The answer must consist solely of the lines from the one containing "white pan: 5 -> 4" through the last line of the records below, repeated exactly, with all pictures omitted.

Items from a data source

-----

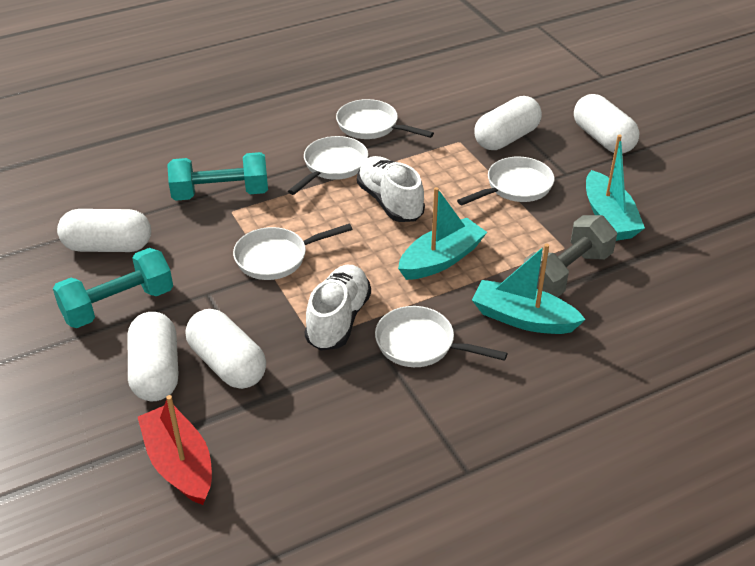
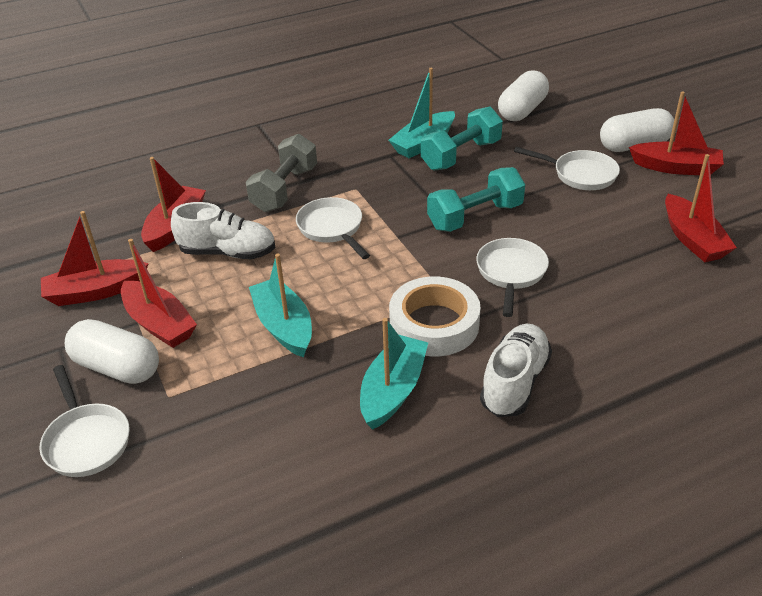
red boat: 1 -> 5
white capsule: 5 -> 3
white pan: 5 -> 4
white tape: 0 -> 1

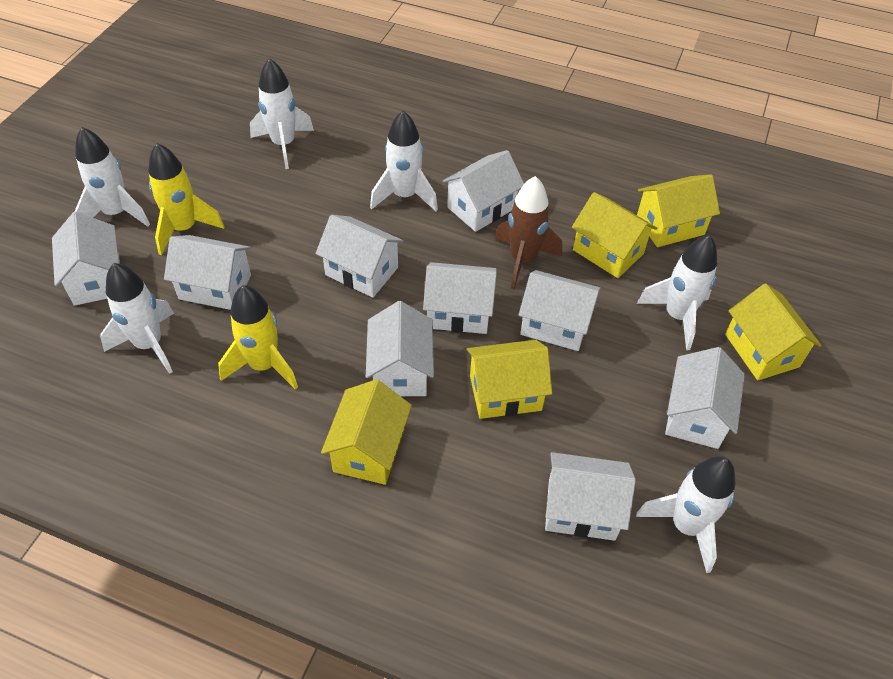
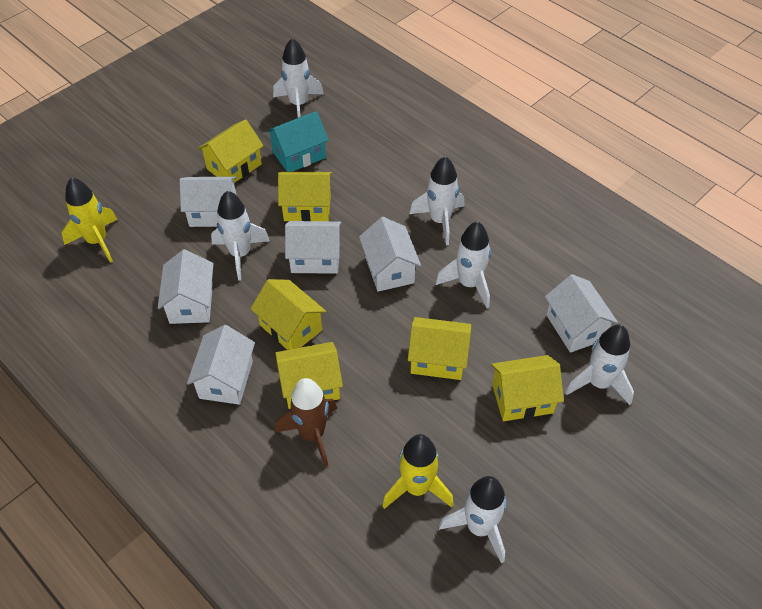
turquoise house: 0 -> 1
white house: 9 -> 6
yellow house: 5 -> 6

-----

§ RESPONSE:
white pan: 5 -> 4
white tape: 0 -> 1

turquoise house: 0 -> 1
white house: 9 -> 6
yellow house: 5 -> 6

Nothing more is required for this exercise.